The answer is the full listing below, copied exactly, with its pictures omitted.

Top of Data shown

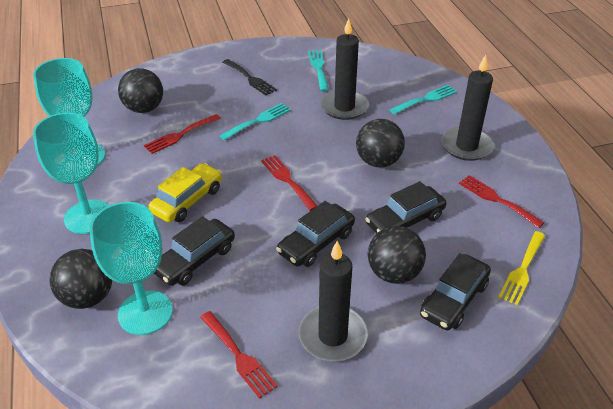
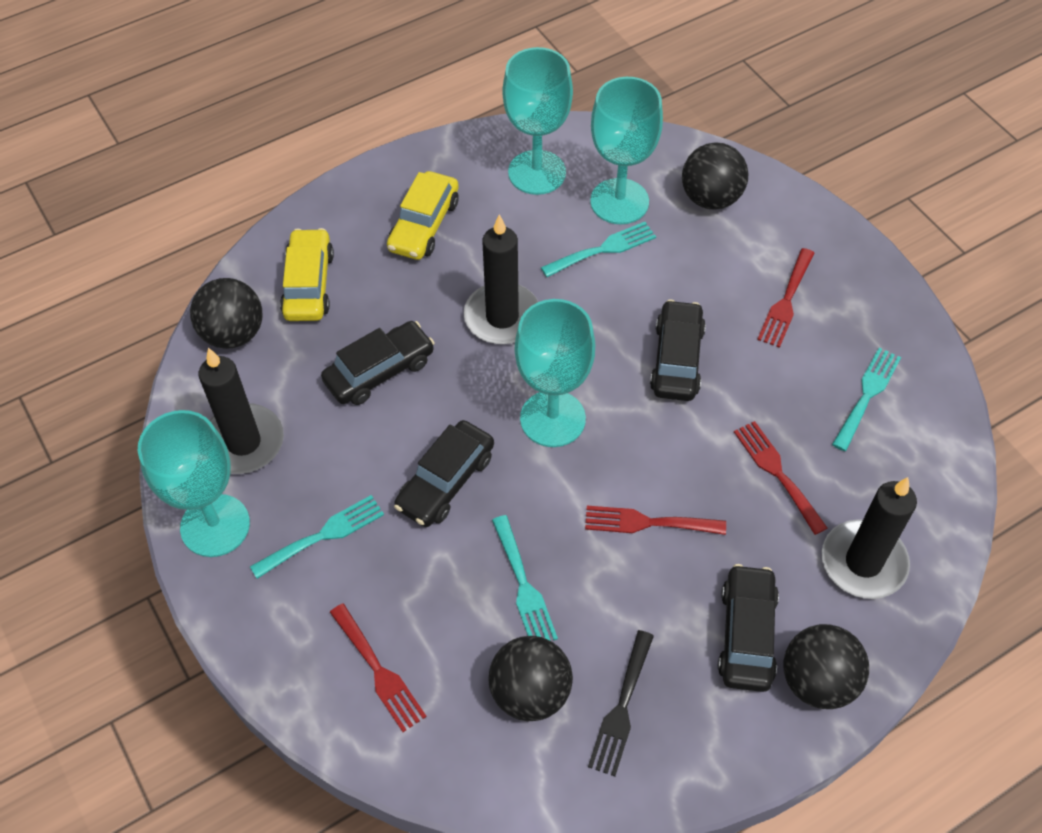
turquoise fork: 3 -> 4
turquoise goblet: 3 -> 4
yellow car: 1 -> 2
yellow fork: 1 -> 0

Bottom of Data shown

Problem solution:
turquoise fork: 3 -> 4
turquoise goblet: 3 -> 4
yellow car: 1 -> 2
yellow fork: 1 -> 0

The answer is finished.